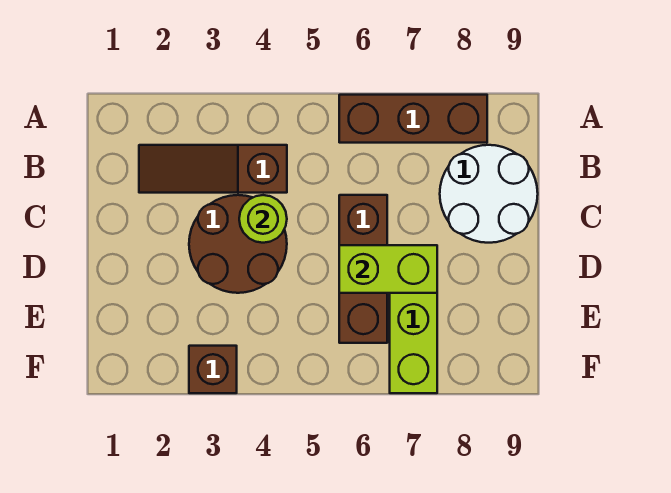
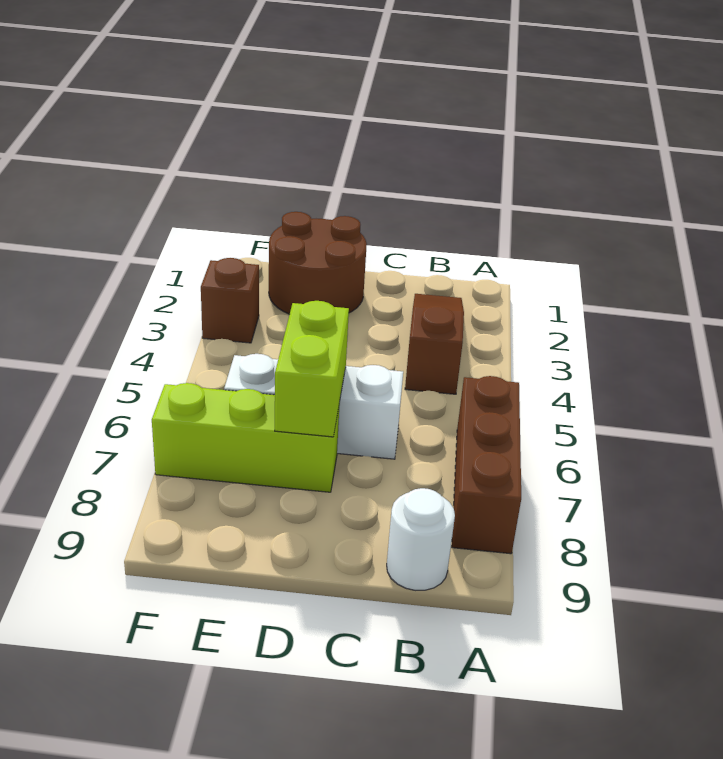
white round brick B8:C9 level 1 -> white round brick B9 level 1
brown round brick C3:D4 level 1 -> brown round brick D1:E2 level 1
lime round brick C4 level 2 -> none
brown brick C6:E6 level 1 -> white brick C6:E6 level 1

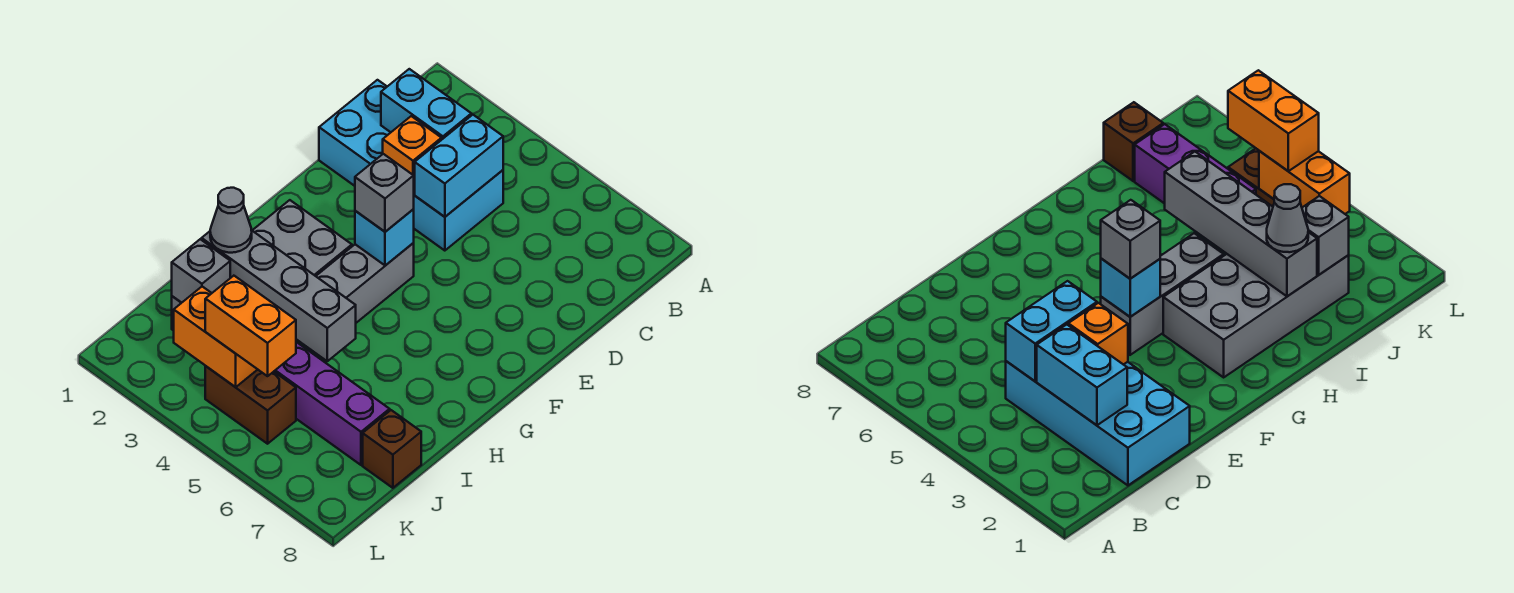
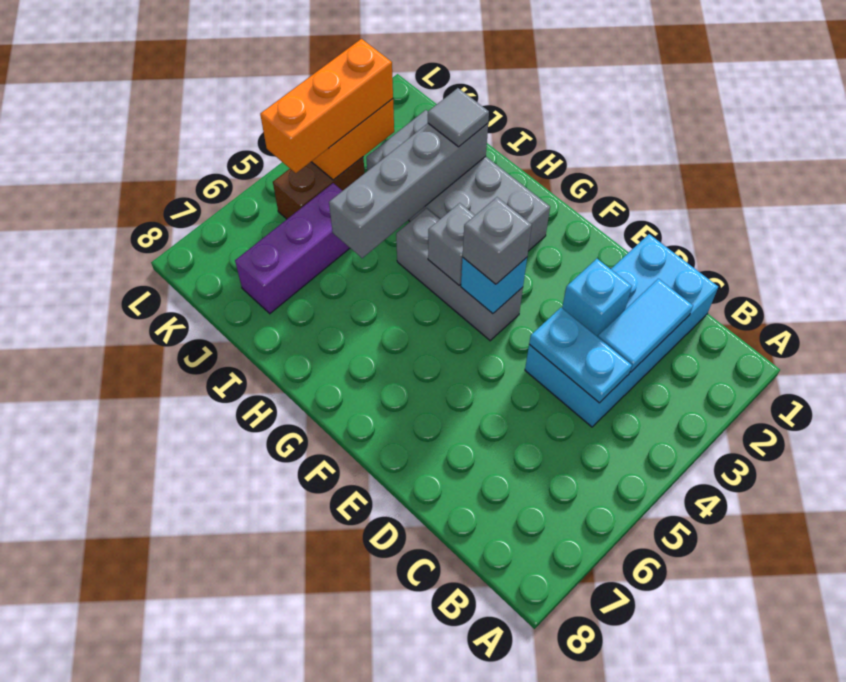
cyan brick C2:C3 level 2 -> cyan tile C2:C3 level 2
cyan brick C4:D4 level 2 -> cyan plate C4:D4 level 2
orange brick D3 level 2 -> cyan brick D3 level 2
grey cone I2 level 3 -> grey tile I2 level 3
grey brick J2 level 2 -> grey brick G4 level 2
brown brick J8 level 1 -> none
orange brick K4:K5 level 3 -> orange brick K3:K5 level 3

ASSIGNMENT: Copy exactly the lines that run from the line containing "lime round brick C4 level 2 -> none" to the end of the data above, keeping both end lines and leaving out all pictures.

RESPONSE BOX:
lime round brick C4 level 2 -> none
brown brick C6:E6 level 1 -> white brick C6:E6 level 1

cyan brick C2:C3 level 2 -> cyan tile C2:C3 level 2
cyan brick C4:D4 level 2 -> cyan plate C4:D4 level 2
orange brick D3 level 2 -> cyan brick D3 level 2
grey cone I2 level 3 -> grey tile I2 level 3
grey brick J2 level 2 -> grey brick G4 level 2
brown brick J8 level 1 -> none
orange brick K4:K5 level 3 -> orange brick K3:K5 level 3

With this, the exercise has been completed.